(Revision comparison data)
------------------------

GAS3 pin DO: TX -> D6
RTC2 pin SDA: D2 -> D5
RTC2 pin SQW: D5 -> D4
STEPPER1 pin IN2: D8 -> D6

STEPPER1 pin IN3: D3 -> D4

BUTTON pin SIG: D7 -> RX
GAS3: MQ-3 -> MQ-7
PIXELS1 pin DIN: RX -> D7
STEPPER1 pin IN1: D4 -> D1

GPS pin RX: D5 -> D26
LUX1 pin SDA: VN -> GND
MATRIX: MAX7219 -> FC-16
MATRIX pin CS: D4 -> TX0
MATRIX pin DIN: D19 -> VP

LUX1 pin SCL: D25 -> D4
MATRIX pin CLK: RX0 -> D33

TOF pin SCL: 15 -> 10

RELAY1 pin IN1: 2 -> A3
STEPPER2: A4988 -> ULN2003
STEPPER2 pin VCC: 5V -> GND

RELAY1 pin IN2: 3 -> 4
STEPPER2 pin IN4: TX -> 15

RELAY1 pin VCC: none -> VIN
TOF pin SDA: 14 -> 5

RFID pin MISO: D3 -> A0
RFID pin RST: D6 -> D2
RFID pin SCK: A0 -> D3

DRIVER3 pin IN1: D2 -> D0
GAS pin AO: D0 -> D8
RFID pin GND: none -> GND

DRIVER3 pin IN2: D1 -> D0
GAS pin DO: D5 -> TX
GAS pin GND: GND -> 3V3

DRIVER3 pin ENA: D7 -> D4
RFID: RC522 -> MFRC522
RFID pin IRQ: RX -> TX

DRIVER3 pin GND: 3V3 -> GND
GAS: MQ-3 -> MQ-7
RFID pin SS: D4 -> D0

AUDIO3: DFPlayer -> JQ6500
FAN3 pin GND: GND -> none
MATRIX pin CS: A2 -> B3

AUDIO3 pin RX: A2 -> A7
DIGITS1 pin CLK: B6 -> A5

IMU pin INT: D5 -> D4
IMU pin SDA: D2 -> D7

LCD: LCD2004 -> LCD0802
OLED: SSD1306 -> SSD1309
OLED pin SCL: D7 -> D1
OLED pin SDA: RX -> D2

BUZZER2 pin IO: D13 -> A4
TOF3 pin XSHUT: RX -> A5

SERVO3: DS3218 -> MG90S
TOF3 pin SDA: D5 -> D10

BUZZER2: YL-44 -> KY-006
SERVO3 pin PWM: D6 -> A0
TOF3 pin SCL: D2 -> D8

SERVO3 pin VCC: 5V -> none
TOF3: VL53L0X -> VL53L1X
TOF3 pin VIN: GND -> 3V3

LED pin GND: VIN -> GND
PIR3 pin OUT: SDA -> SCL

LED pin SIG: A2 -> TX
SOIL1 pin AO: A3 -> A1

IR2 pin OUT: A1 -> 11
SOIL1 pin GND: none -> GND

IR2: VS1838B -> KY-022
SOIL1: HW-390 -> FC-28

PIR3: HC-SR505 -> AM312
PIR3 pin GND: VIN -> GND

------------------------

| Work to be completed |
The whole set of records needs to be written out exactly.

| Final answer |
GAS3 pin DO: TX -> D6
RTC2 pin SDA: D2 -> D5
RTC2 pin SQW: D5 -> D4
STEPPER1 pin IN2: D8 -> D6

STEPPER1 pin IN3: D3 -> D4

BUTTON pin SIG: D7 -> RX
GAS3: MQ-3 -> MQ-7
PIXELS1 pin DIN: RX -> D7
STEPPER1 pin IN1: D4 -> D1

GPS pin RX: D5 -> D26
LUX1 pin SDA: VN -> GND
MATRIX: MAX7219 -> FC-16
MATRIX pin CS: D4 -> TX0
MATRIX pin DIN: D19 -> VP

LUX1 pin SCL: D25 -> D4
MATRIX pin CLK: RX0 -> D33

TOF pin SCL: 15 -> 10

RELAY1 pin IN1: 2 -> A3
STEPPER2: A4988 -> ULN2003
STEPPER2 pin VCC: 5V -> GND

RELAY1 pin IN2: 3 -> 4
STEPPER2 pin IN4: TX -> 15

RELAY1 pin VCC: none -> VIN
TOF pin SDA: 14 -> 5

RFID pin MISO: D3 -> A0
RFID pin RST: D6 -> D2
RFID pin SCK: A0 -> D3

DRIVER3 pin IN1: D2 -> D0
GAS pin AO: D0 -> D8
RFID pin GND: none -> GND

DRIVER3 pin IN2: D1 -> D0
GAS pin DO: D5 -> TX
GAS pin GND: GND -> 3V3

DRIVER3 pin ENA: D7 -> D4
RFID: RC522 -> MFRC522
RFID pin IRQ: RX -> TX

DRIVER3 pin GND: 3V3 -> GND
GAS: MQ-3 -> MQ-7
RFID pin SS: D4 -> D0

AUDIO3: DFPlayer -> JQ6500
FAN3 pin GND: GND -> none
MATRIX pin CS: A2 -> B3

AUDIO3 pin RX: A2 -> A7
DIGITS1 pin CLK: B6 -> A5

IMU pin INT: D5 -> D4
IMU pin SDA: D2 -> D7

LCD: LCD2004 -> LCD0802
OLED: SSD1306 -> SSD1309
OLED pin SCL: D7 -> D1
OLED pin SDA: RX -> D2

BUZZER2 pin IO: D13 -> A4
TOF3 pin XSHUT: RX -> A5

SERVO3: DS3218 -> MG90S
TOF3 pin SDA: D5 -> D10

BUZZER2: YL-44 -> KY-006
SERVO3 pin PWM: D6 -> A0
TOF3 pin SCL: D2 -> D8

SERVO3 pin VCC: 5V -> none
TOF3: VL53L0X -> VL53L1X
TOF3 pin VIN: GND -> 3V3

LED pin GND: VIN -> GND
PIR3 pin OUT: SDA -> SCL

LED pin SIG: A2 -> TX
SOIL1 pin AO: A3 -> A1

IR2 pin OUT: A1 -> 11
SOIL1 pin GND: none -> GND

IR2: VS1838B -> KY-022
SOIL1: HW-390 -> FC-28

PIR3: HC-SR505 -> AM312
PIR3 pin GND: VIN -> GND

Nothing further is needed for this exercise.